● Task statement
Down to the last line, restate the records word for word, but not the pictures.
[Records supplied]
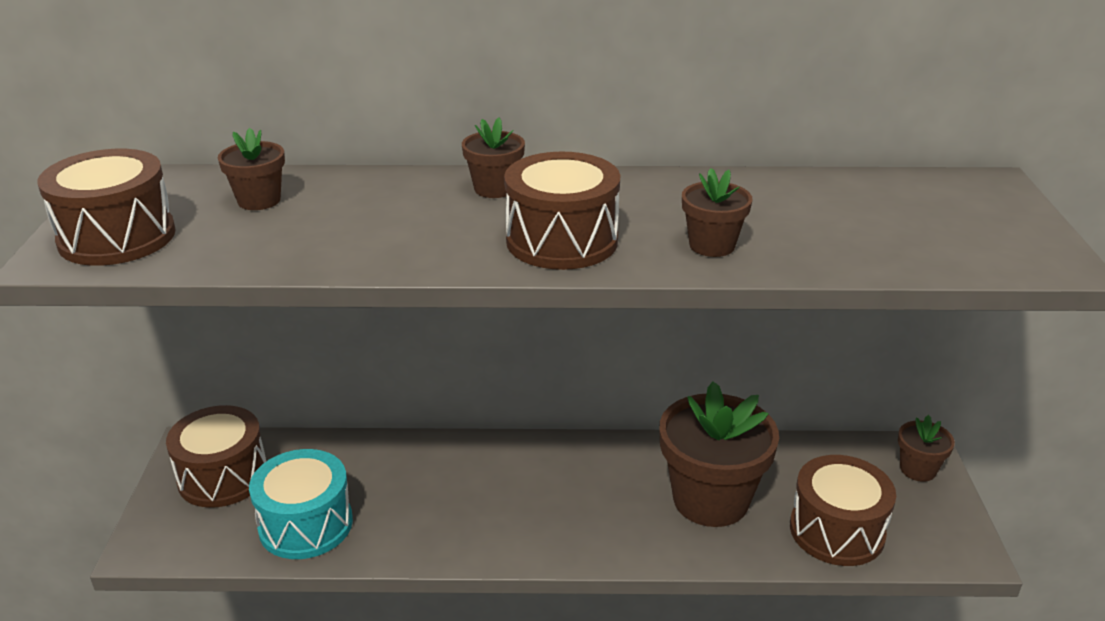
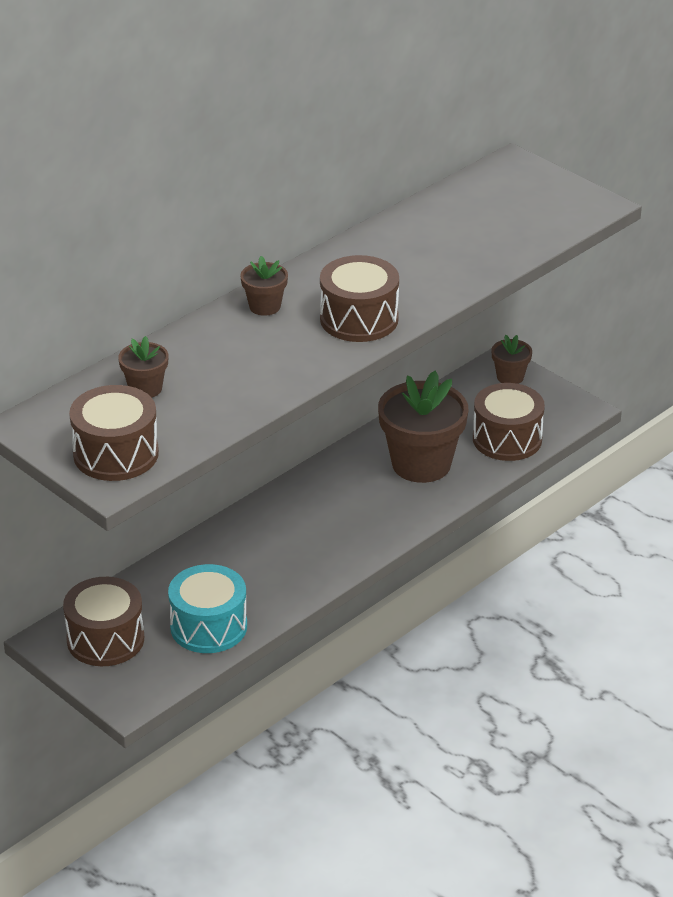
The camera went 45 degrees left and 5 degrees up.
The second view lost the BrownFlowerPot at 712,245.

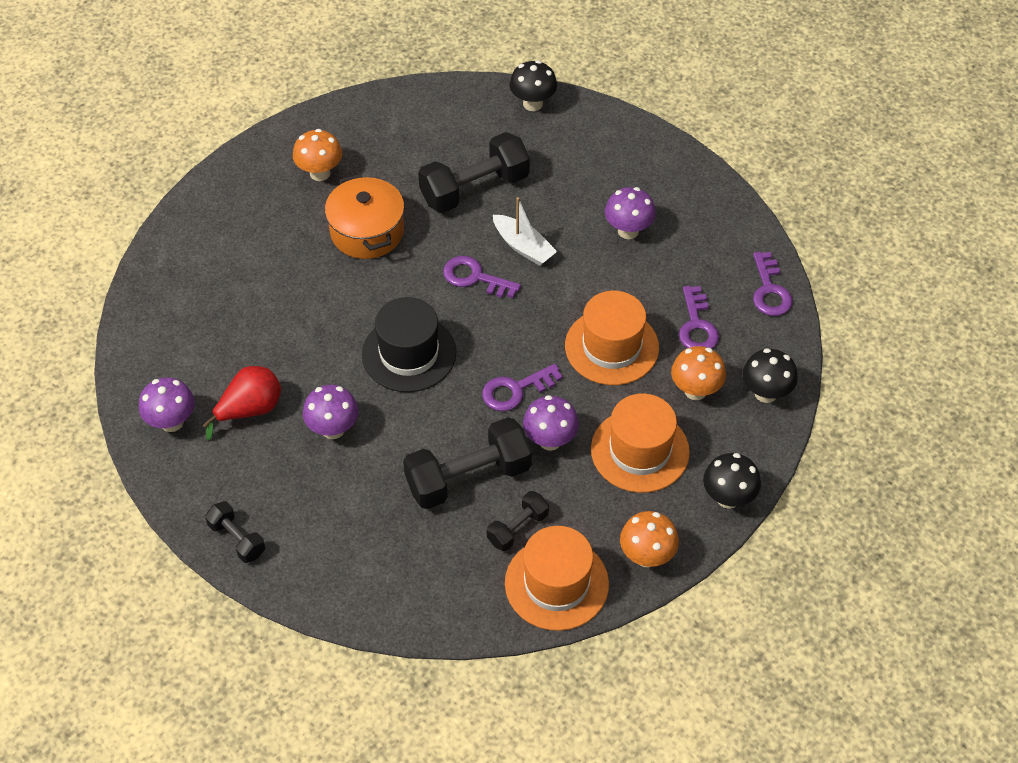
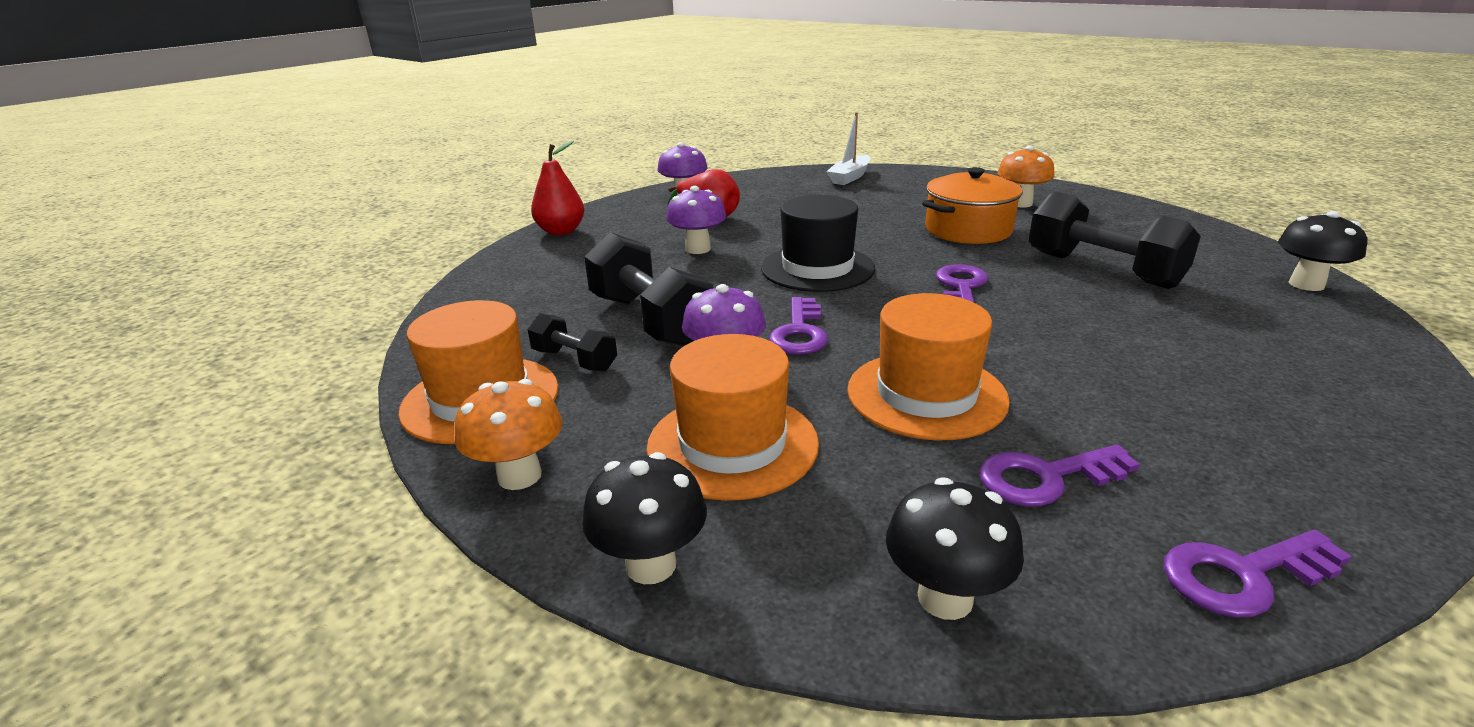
The camera went 80 degrees right and 25 degrees down.
The second view lost the PurpleMushroom at 628,231.
The second view lost the OrangeMushroom at 695,390.
The WhiteBoat ended up elsewhere, having gone from 523,247 to 850,177.
Where the BlackDumbbell stood at 237,539, the RedPear came to stand at 561,231.
The PurpleKey at 515,390 ended up facing another way, 135 degrees counterclockwise from before.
[/Records supplied]
● Answer section
The camera went 45 degrees left and 5 degrees up.
The second view lost the BrownFlowerPot at 712,245.

The camera went 80 degrees right and 25 degrees down.
The second view lost the PurpleMushroom at 628,231.
The second view lost the OrangeMushroom at 695,390.
The WhiteBoat ended up elsewhere, having gone from 523,247 to 850,177.
Where the BlackDumbbell stood at 237,539, the RedPear came to stand at 561,231.
The PurpleKey at 515,390 ended up facing another way, 135 degrees counterclockwise from before.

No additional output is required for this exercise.